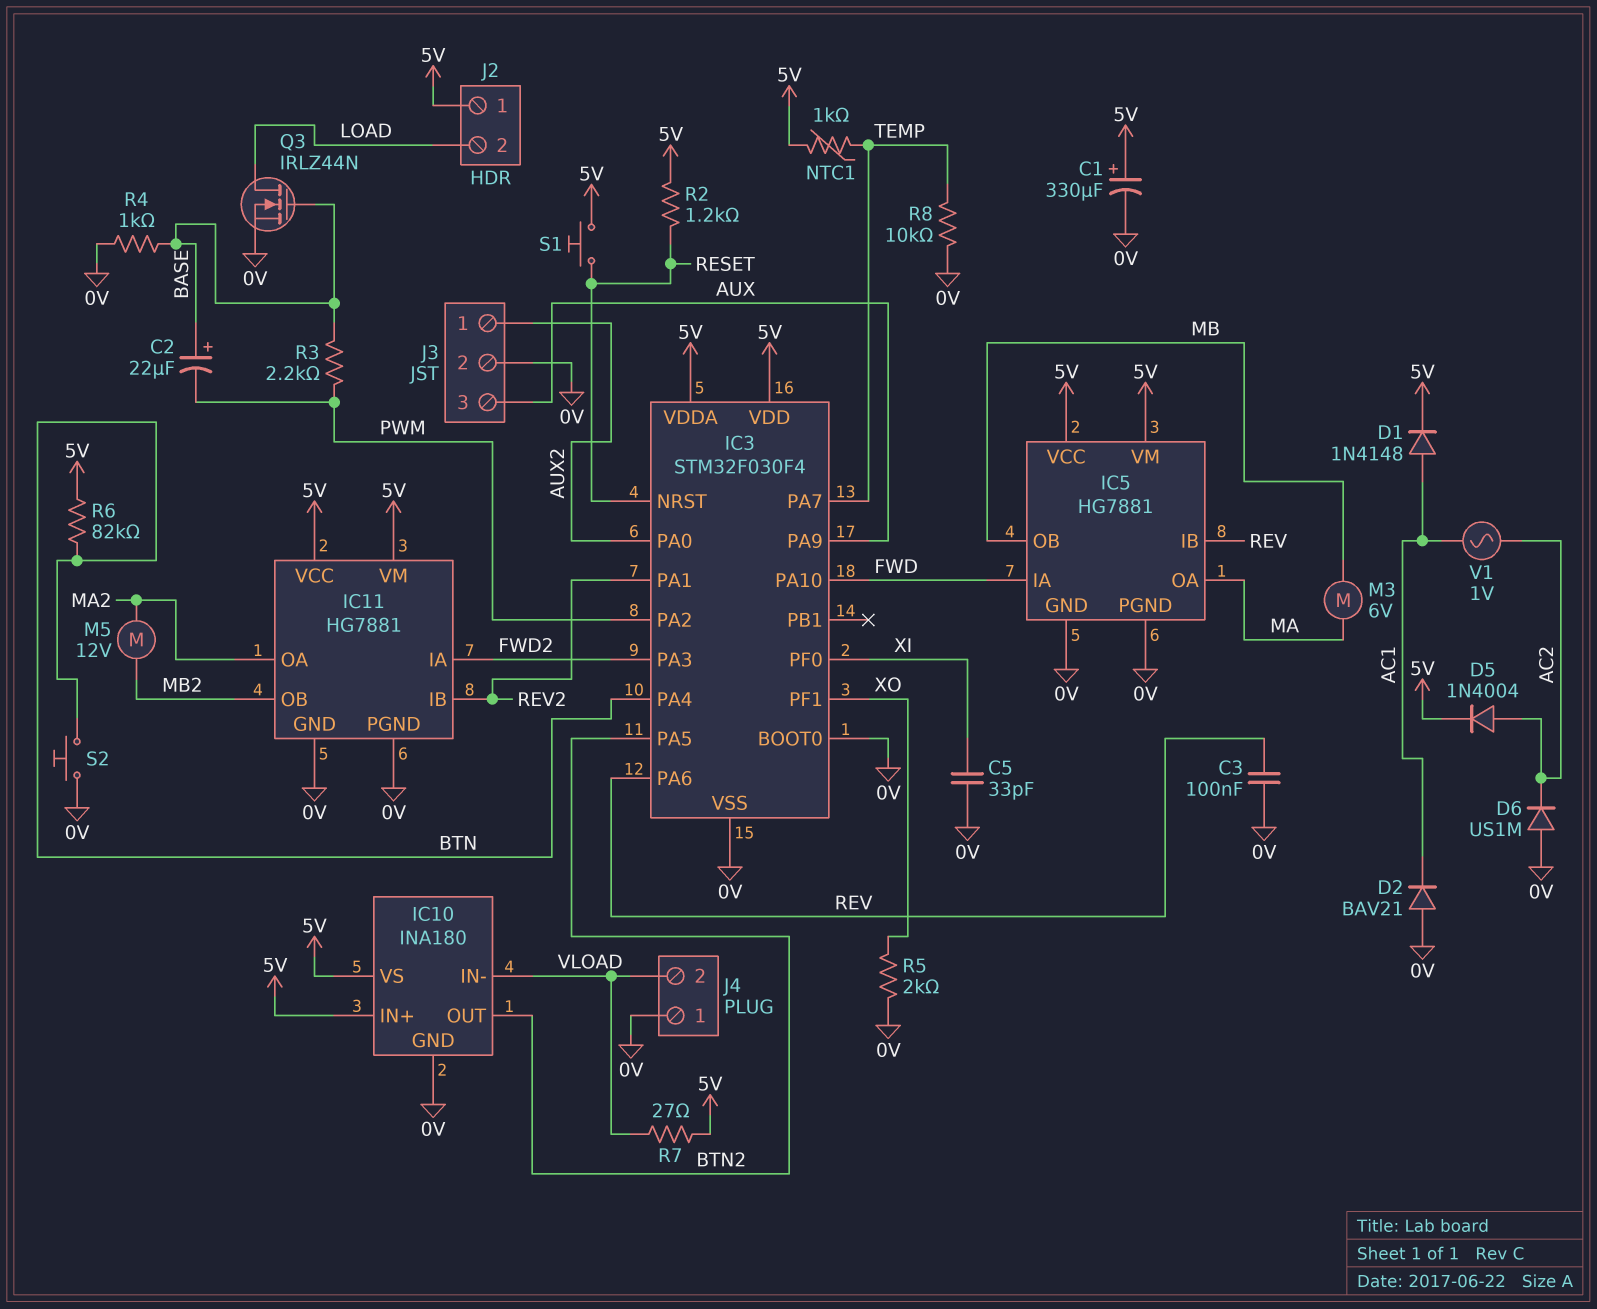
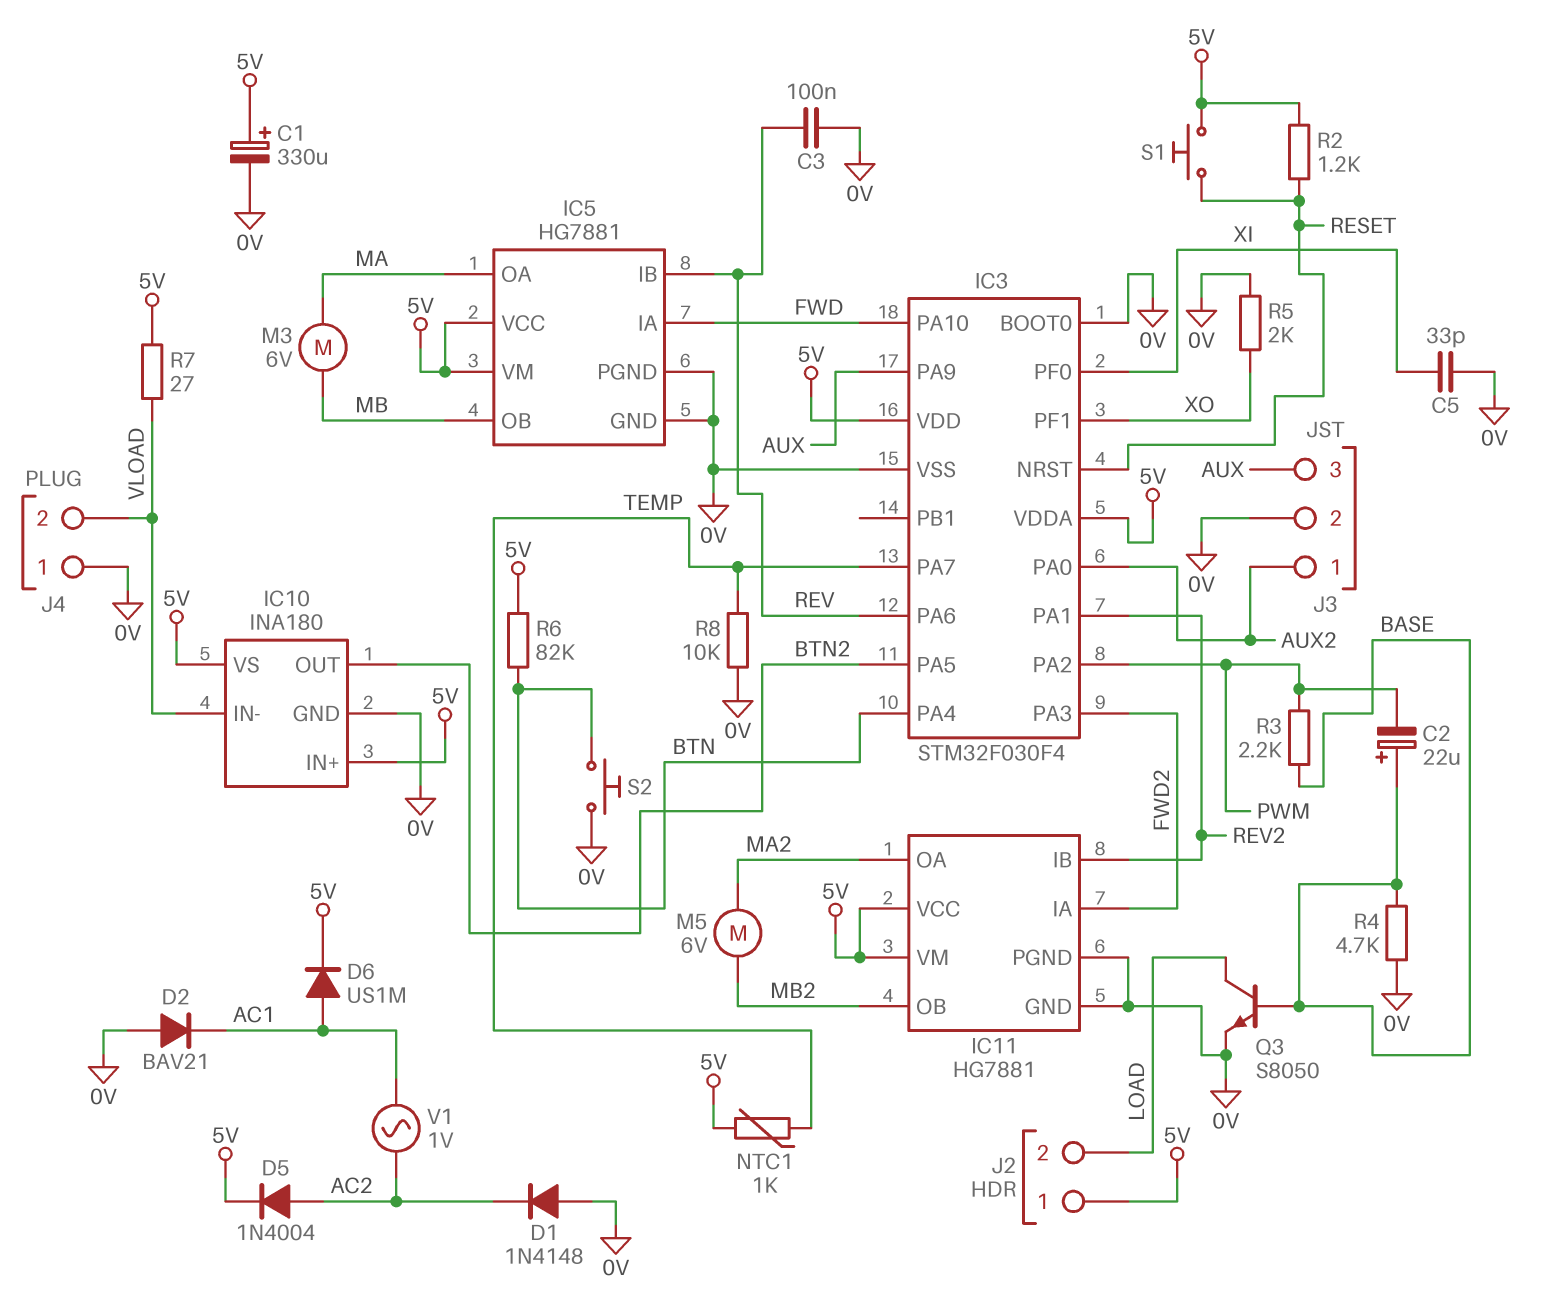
D1: diode 1N4148 (A AC1, K 5V) -> diode 1N4148 (A 0V, K AC2)
D6: diode US1M (A 0V, K AC2) -> diode US1M (A AC1, K 5V)
M5: motor 12V (MA2, MB2) -> motor 6V (MA2, MB2)
Q3: NMOS IRLZ44N (G BASE, D LOAD, S 0V) -> NPN S8050 (B BASE, C LOAD, E 0V)
R4: 1k (0V, BASE) -> 4.7k (0V, BASE)

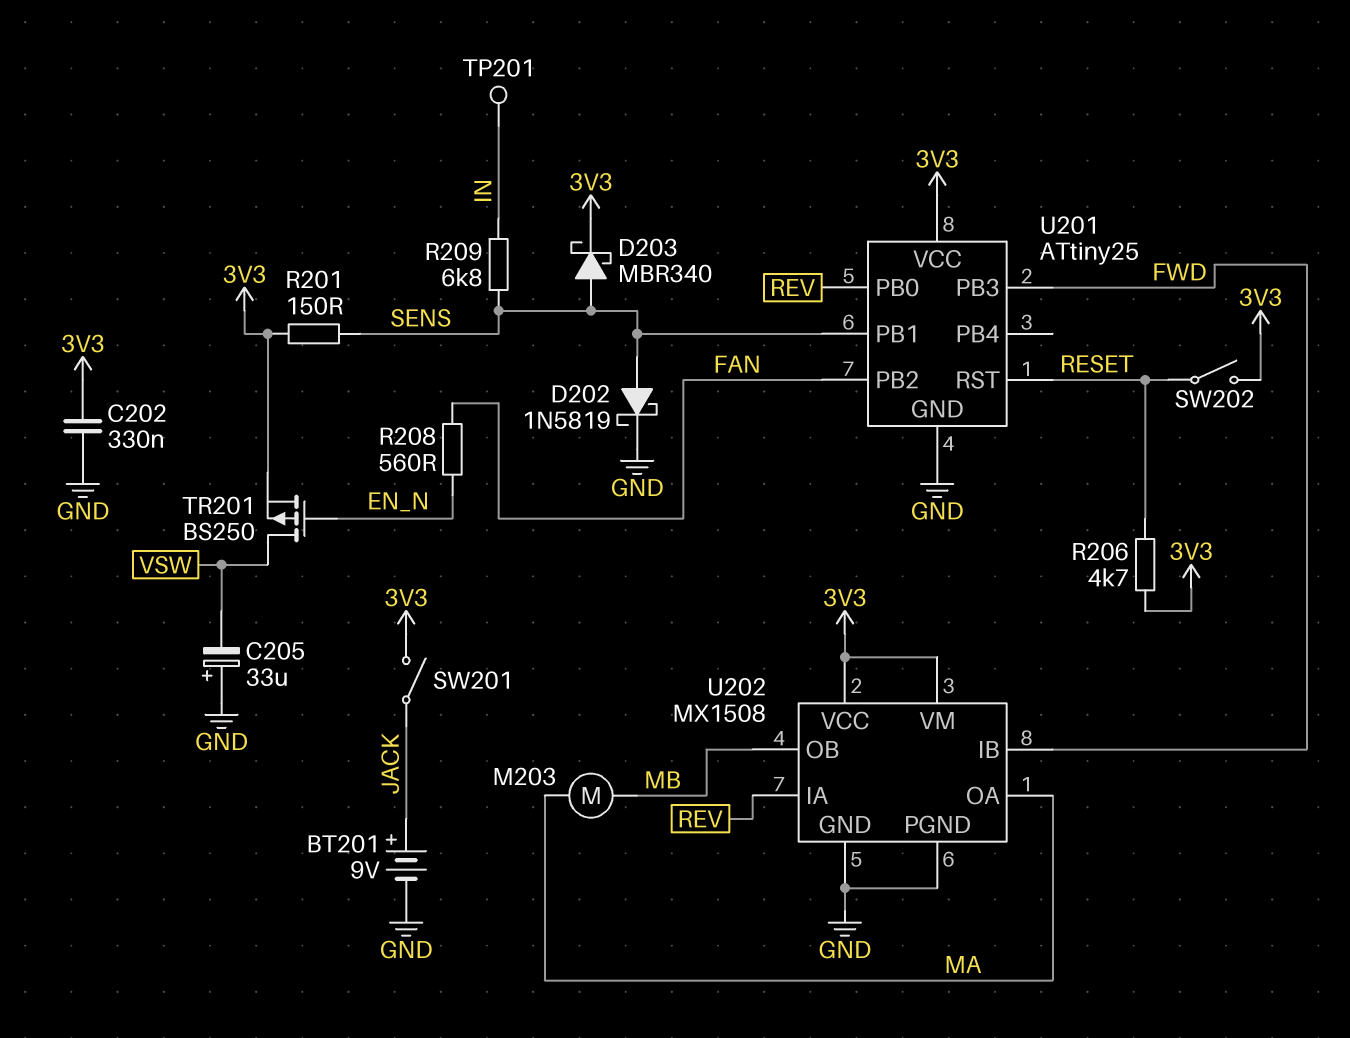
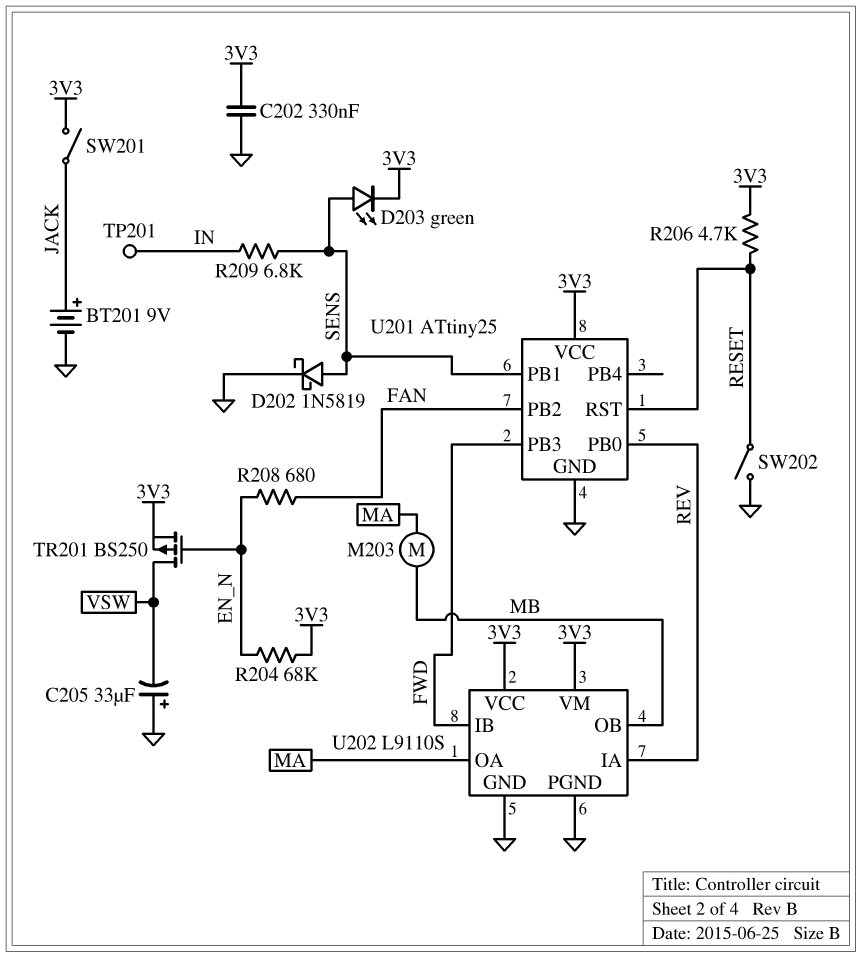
D203: schottky MBR340 (A SENS, K 3V3) -> LED green (A SENS, K 3V3)
R201: 150 (3V3, SENS) -> none
R204: none -> 68k (3V3, EN_N)
R208: 560 (EN_N, FAN) -> 680 (EN_N, FAN)
SW202: switch (3V3, RESET) -> switch (GND, RESET)
U202: MX1508 -> L9110S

TRY IT: Show all lines in the preceding material that have "diode" in them.

YOUR SOLUTION:
D1: diode 1N4148 (A AC1, K 5V) -> diode 1N4148 (A 0V, K AC2)
D6: diode US1M (A 0V, K AC2) -> diode US1M (A AC1, K 5V)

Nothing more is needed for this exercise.